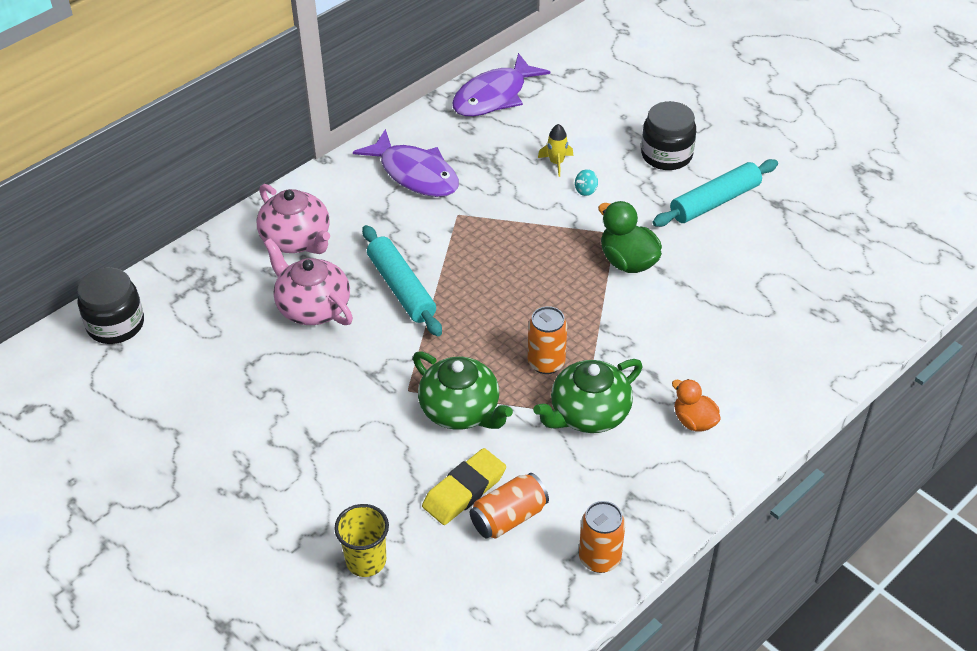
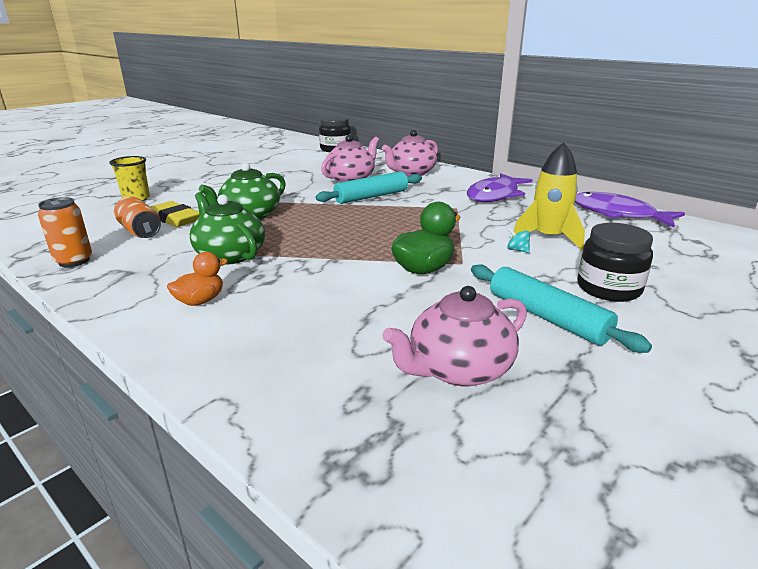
camera: 85 degrees right, 20 degrees down
(546, 363) = (292, 239): orange can -> none
(556, 163) = (548, 238): yellow rocket -> yellow rocket, size x1.94
(787, 261) = (458, 369): none -> pink teapot

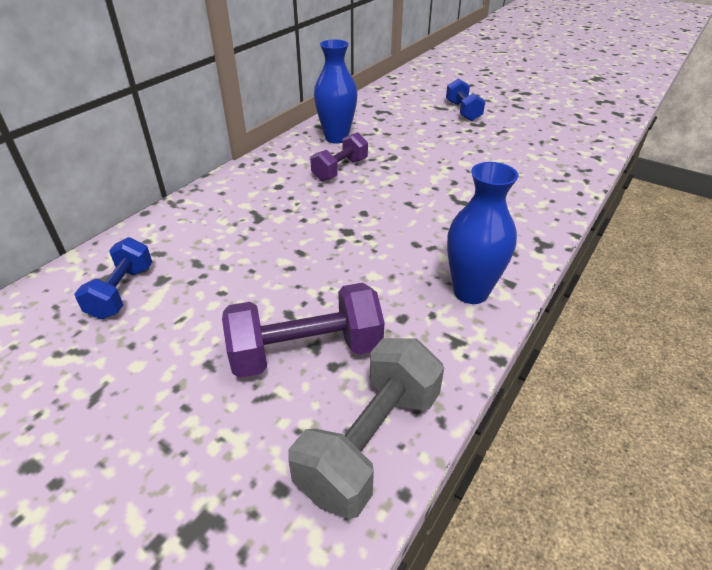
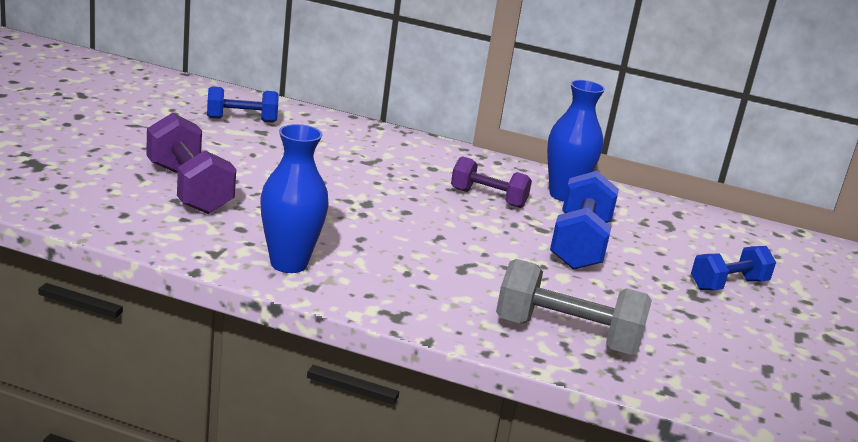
camera: 70 degrees right, 15 degrees down
(370, 442) = (99, 214): grey dumbbell -> grey dumbbell (567, 336)
(416, 147) = (579, 244): none -> blue dumbbell

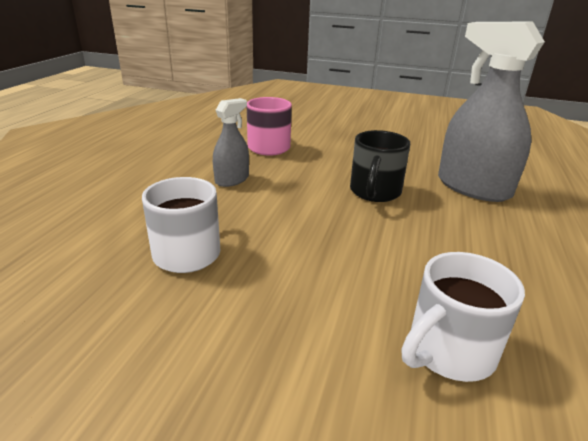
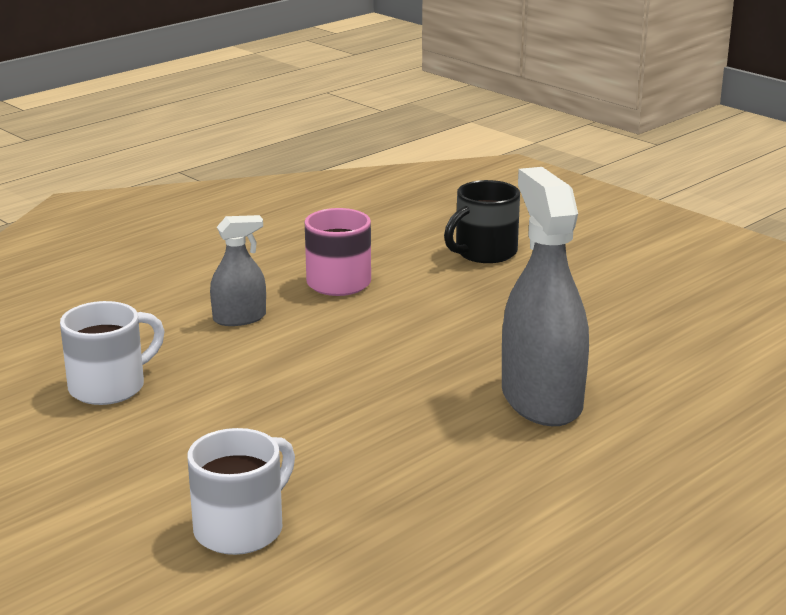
camera: 30 degrees right, 5 degrees down
(374, 192) = (394, 374): black mug -> black mug (484, 253)
(448, 352) = (241, 529): white mug -> white mug turned 135 degrees clockwise

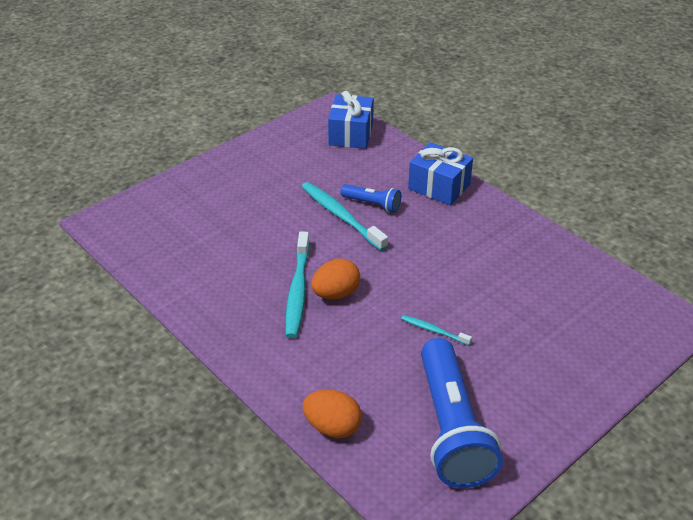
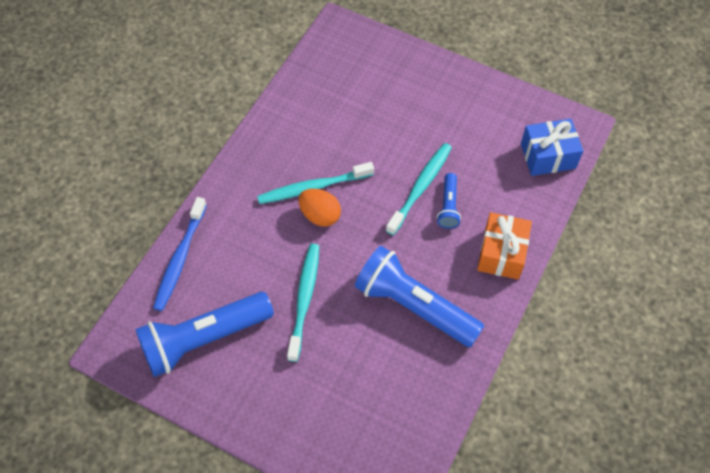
camera: 70 degrees right, 20 degrees up
(332, 427) = (180, 258): orange egg -> blue toothbrush
(434, 330) = (304, 300): turquoise toothbrush -> turquoise toothbrush, size x1.95
(439, 187) = (501, 253): blue gift -> orange gift
(472, 254) = (414, 306): none -> blue flashlight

# # # # #

• [WHAT THIS TASK INVOLVES]: Copy every line in the listing above where the string "camera" turns up.

• [RESULT FOR THIS EXERCISE]:
camera: 85 degrees right, 20 degrees down
camera: 70 degrees right, 15 degrees down
camera: 30 degrees right, 5 degrees down
camera: 70 degrees right, 20 degrees up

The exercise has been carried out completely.